Coordinate-based object records
Segment Open

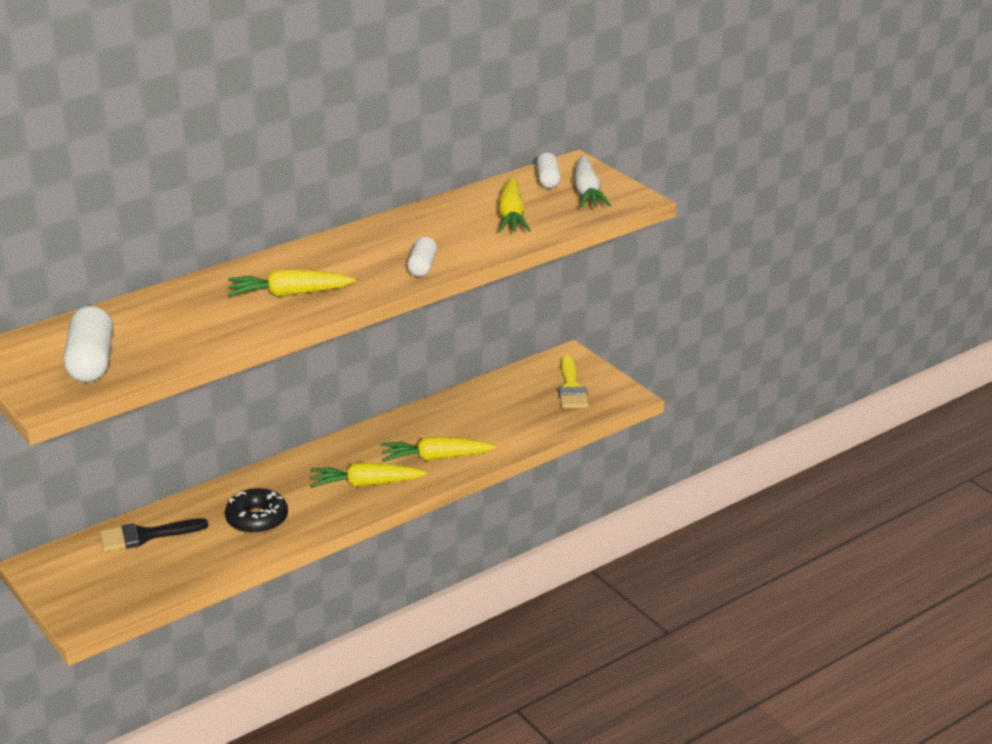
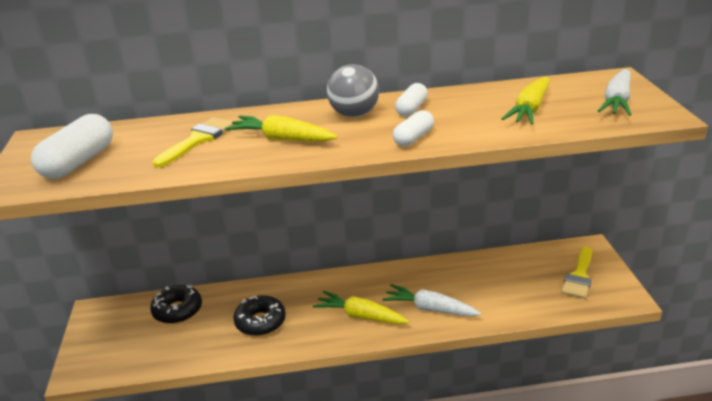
camera: 30 degrees right, 0 degrees up
(145, 536) = (177, 310): black brush -> black donut
(198, 313) = (198, 140): none -> yellow brush
(339, 254) = (354, 114): none -> grey ball
(436, 458) = (430, 309): yellow carrot -> white carrot
(547, 180) = (584, 86): white capsule -> white capsule (411, 109)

Segment Closed

> [Task directions]:
The pictures stay out; copy the rest of the data word for word.

> [Solution for this problem]:
camera: 30 degrees right, 0 degrees up
(145, 536) = (177, 310): black brush -> black donut
(198, 313) = (198, 140): none -> yellow brush
(339, 254) = (354, 114): none -> grey ball
(436, 458) = (430, 309): yellow carrot -> white carrot
(547, 180) = (584, 86): white capsule -> white capsule (411, 109)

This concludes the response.